TASK DESCRIPTION: In the data below, which lines hold "test"? Copy every one.

[Dataset excerpts]
- - - - -
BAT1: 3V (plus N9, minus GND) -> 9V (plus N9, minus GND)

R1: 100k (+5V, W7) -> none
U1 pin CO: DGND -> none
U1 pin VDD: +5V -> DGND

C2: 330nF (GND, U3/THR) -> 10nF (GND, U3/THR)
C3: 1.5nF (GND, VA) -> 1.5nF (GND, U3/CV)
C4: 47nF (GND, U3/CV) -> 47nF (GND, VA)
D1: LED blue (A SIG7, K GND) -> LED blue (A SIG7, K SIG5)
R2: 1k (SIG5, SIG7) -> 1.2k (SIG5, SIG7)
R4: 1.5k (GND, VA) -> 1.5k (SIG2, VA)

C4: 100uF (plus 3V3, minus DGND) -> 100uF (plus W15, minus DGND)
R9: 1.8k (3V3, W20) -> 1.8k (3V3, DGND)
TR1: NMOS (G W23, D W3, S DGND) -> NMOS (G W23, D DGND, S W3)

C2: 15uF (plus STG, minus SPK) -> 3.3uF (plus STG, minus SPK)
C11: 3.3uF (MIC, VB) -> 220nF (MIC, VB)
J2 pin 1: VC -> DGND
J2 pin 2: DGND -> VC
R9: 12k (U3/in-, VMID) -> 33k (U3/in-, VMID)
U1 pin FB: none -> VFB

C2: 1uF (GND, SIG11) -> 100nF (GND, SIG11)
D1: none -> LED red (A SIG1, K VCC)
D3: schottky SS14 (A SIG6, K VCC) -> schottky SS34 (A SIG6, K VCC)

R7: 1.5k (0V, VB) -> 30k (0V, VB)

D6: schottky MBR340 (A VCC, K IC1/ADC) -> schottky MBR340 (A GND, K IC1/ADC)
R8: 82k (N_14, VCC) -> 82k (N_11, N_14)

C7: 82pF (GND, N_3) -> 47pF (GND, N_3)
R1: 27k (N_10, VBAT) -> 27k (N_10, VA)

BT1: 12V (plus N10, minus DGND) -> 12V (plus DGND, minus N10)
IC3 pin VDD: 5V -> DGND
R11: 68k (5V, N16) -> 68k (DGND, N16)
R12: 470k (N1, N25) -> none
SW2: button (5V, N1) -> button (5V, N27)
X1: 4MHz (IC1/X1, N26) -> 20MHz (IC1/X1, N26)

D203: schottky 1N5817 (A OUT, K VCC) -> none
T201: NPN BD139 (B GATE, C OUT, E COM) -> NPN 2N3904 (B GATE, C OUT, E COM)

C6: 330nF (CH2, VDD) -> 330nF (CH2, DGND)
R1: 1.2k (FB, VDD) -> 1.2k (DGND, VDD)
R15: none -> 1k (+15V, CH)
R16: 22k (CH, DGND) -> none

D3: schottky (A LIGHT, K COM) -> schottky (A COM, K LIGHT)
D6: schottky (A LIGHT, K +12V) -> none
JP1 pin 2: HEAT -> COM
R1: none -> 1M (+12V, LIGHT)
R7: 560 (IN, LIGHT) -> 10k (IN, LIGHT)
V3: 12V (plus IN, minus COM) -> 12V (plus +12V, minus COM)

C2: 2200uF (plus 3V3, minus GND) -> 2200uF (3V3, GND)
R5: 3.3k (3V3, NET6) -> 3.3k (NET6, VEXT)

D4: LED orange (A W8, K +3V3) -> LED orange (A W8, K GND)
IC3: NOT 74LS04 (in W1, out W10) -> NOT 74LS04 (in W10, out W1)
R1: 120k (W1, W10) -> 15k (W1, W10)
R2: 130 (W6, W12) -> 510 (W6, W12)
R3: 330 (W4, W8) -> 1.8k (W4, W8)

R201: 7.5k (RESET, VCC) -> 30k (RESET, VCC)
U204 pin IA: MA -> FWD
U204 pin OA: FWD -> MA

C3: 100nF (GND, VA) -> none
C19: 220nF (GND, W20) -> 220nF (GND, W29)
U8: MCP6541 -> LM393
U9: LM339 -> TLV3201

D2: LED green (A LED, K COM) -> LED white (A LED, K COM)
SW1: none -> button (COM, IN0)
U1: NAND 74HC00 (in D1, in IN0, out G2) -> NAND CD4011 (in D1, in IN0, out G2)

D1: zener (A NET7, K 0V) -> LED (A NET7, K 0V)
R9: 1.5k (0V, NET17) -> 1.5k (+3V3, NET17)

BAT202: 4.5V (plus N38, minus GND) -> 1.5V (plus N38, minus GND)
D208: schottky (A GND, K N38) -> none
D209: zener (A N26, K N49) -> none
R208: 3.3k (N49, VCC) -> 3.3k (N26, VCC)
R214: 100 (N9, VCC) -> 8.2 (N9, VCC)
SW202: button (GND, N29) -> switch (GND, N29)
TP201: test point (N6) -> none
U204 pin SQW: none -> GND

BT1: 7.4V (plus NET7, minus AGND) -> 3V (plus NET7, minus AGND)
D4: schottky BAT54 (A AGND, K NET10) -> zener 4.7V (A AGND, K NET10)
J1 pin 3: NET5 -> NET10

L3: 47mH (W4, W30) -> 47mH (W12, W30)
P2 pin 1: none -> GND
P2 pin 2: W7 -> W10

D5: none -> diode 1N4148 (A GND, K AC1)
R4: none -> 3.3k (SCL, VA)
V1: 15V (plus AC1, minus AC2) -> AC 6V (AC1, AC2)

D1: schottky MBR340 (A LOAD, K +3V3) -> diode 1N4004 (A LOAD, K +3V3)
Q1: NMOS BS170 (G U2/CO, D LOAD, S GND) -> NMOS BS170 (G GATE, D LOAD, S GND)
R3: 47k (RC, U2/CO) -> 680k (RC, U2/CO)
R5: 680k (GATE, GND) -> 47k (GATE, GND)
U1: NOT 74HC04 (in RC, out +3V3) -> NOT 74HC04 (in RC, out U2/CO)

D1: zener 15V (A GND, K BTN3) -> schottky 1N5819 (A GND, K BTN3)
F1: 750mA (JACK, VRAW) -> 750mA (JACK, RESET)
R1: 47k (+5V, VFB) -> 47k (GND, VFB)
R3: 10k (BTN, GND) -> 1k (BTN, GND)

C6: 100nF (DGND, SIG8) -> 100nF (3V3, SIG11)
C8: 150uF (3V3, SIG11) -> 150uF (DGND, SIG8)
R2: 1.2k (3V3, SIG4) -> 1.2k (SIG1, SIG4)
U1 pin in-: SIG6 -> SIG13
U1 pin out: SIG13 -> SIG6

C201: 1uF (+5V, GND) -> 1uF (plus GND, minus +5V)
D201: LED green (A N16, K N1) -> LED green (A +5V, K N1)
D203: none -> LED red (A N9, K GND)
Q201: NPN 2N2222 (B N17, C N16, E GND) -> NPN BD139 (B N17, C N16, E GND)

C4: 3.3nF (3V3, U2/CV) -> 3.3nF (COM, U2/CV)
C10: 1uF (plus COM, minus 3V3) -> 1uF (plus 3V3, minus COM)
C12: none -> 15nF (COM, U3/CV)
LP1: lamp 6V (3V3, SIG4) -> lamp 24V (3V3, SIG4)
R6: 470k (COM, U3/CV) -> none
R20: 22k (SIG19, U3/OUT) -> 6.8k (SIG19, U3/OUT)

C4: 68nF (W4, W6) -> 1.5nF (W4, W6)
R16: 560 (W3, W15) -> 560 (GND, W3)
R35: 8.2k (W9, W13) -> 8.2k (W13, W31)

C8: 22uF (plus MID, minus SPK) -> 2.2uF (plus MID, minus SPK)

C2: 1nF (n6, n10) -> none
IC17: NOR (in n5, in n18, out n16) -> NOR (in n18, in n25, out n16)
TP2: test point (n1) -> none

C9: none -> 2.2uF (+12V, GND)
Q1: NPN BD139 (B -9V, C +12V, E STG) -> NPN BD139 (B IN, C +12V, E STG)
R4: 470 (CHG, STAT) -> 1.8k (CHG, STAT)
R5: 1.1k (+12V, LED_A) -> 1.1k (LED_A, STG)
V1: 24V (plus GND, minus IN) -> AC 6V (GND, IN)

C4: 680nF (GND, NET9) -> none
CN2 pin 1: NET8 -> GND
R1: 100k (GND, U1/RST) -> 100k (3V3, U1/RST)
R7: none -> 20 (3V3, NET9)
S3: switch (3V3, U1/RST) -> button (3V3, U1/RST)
- - - - -
YOUR SOLUTION:
TP201: test point (N6) -> none
TP2: test point (n1) -> none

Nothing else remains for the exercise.